Object tracking records
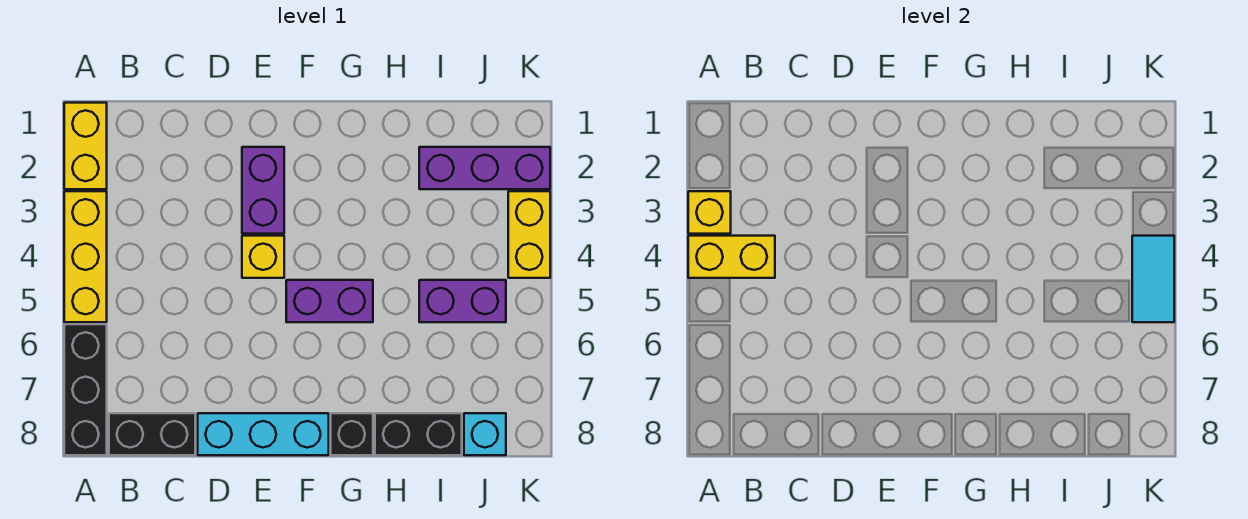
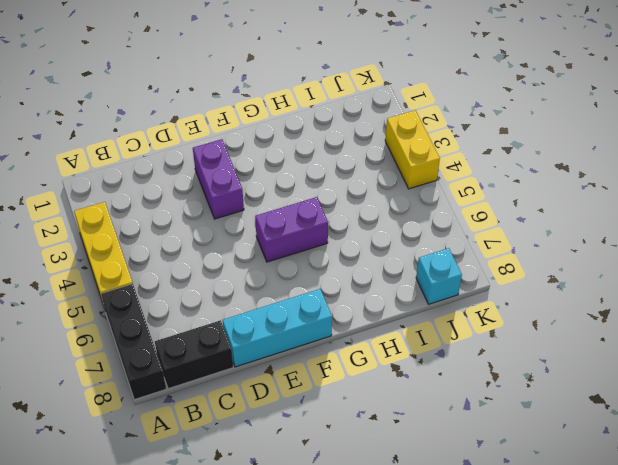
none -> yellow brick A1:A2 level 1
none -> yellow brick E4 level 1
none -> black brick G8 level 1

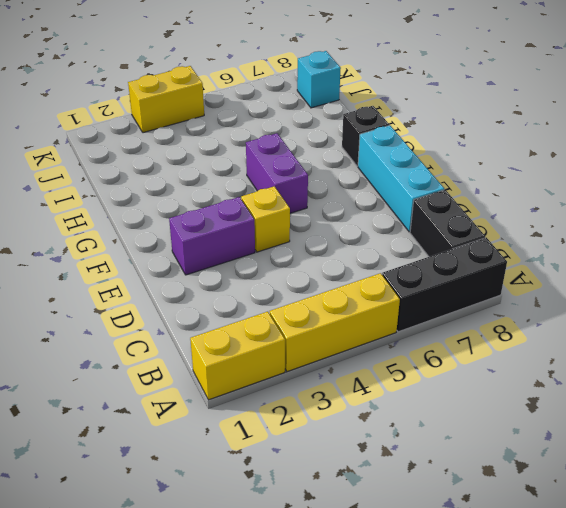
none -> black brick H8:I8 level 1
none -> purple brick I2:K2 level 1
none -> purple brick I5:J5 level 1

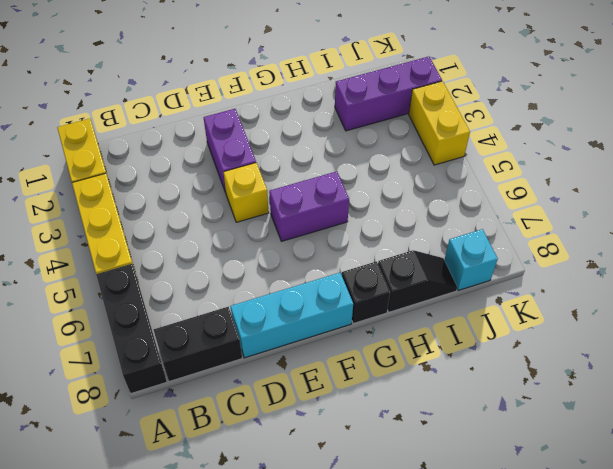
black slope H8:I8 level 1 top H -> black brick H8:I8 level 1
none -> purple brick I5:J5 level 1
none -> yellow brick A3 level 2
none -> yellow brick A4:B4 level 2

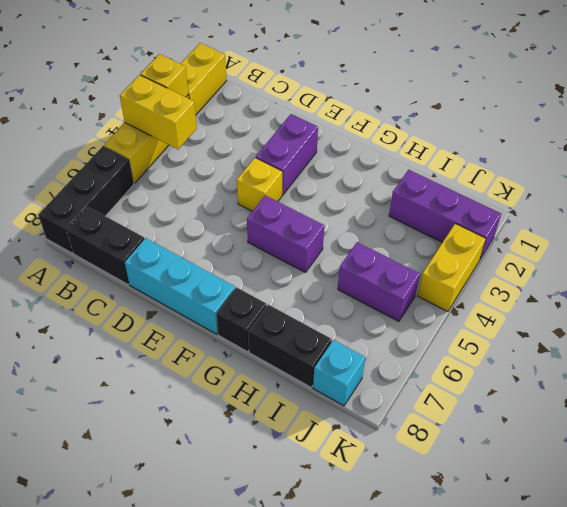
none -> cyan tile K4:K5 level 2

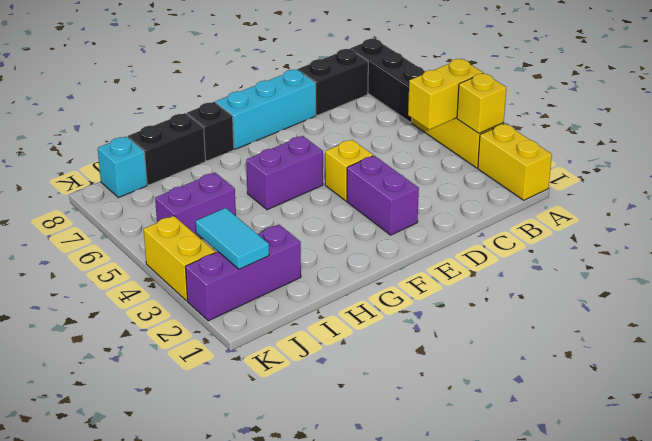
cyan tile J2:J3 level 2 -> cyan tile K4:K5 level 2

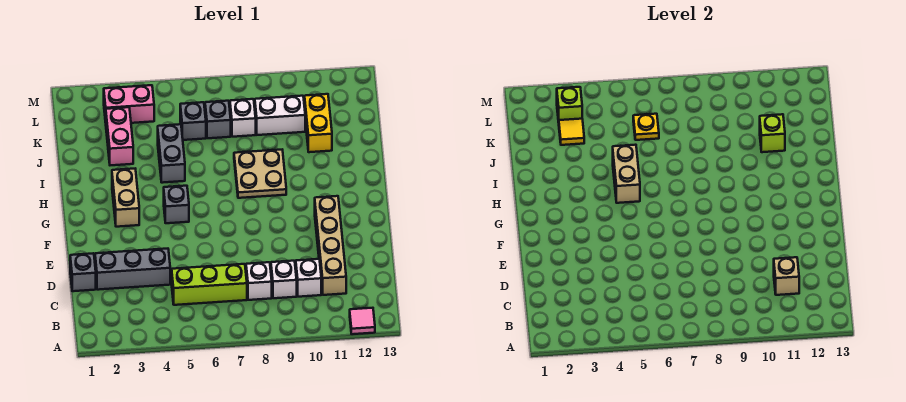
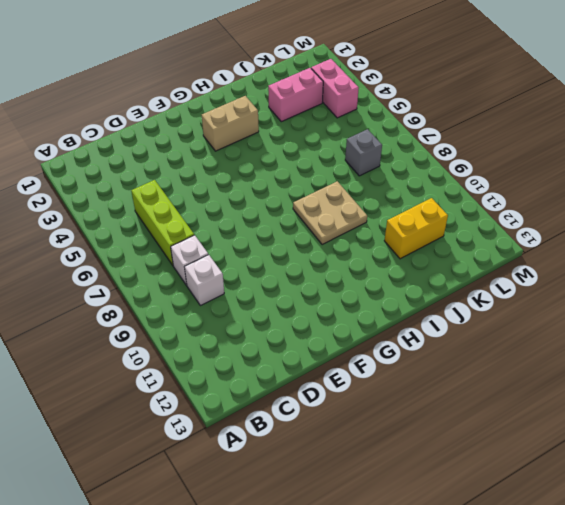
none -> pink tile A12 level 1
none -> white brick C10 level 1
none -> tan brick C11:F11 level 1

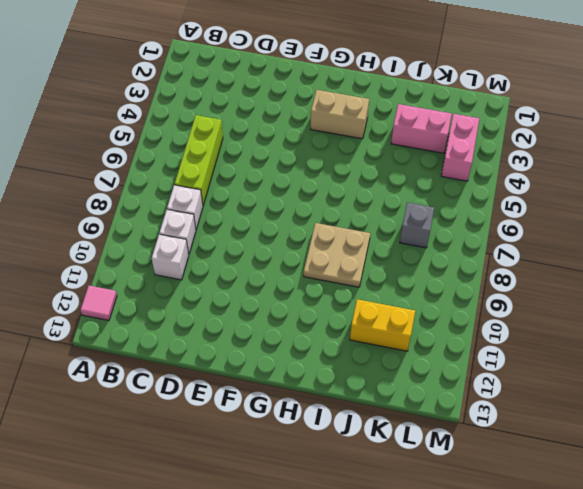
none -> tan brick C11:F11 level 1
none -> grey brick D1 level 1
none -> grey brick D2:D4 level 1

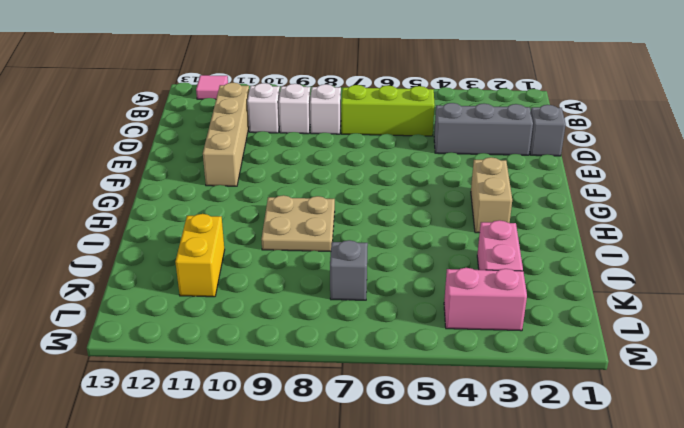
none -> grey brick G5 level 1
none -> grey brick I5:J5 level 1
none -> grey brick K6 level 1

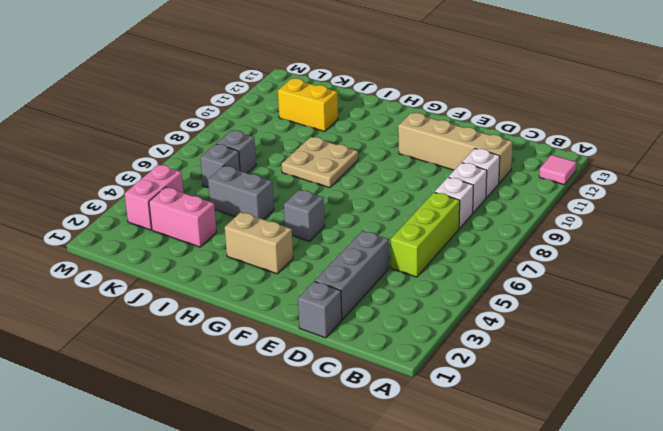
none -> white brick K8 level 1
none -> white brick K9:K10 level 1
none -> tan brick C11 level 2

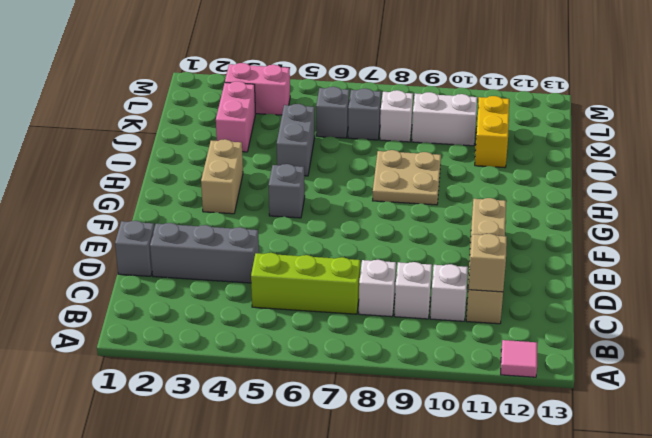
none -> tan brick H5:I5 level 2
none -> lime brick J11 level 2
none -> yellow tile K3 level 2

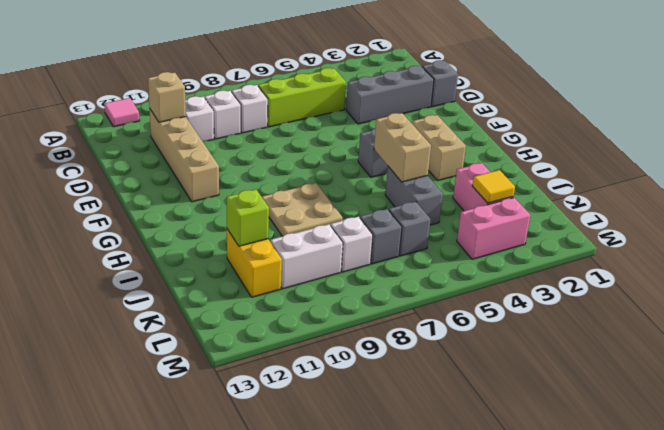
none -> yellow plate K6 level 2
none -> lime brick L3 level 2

What the task asks:
The data above should be set down again exactly, with the pictures omitted.

Task output:
none -> yellow brick A1:A2 level 1
none -> yellow brick E4 level 1
none -> black brick G8 level 1

none -> black brick H8:I8 level 1
none -> purple brick I2:K2 level 1
none -> purple brick I5:J5 level 1

black slope H8:I8 level 1 top H -> black brick H8:I8 level 1
none -> purple brick I5:J5 level 1
none -> yellow brick A3 level 2
none -> yellow brick A4:B4 level 2

none -> cyan tile K4:K5 level 2

cyan tile J2:J3 level 2 -> cyan tile K4:K5 level 2

none -> pink tile A12 level 1
none -> white brick C10 level 1
none -> tan brick C11:F11 level 1

none -> tan brick C11:F11 level 1
none -> grey brick D1 level 1
none -> grey brick D2:D4 level 1

none -> grey brick G5 level 1
none -> grey brick I5:J5 level 1
none -> grey brick K6 level 1

none -> white brick K8 level 1
none -> white brick K9:K10 level 1
none -> tan brick C11 level 2

none -> tan brick H5:I5 level 2
none -> lime brick J11 level 2
none -> yellow tile K3 level 2

none -> yellow plate K6 level 2
none -> lime brick L3 level 2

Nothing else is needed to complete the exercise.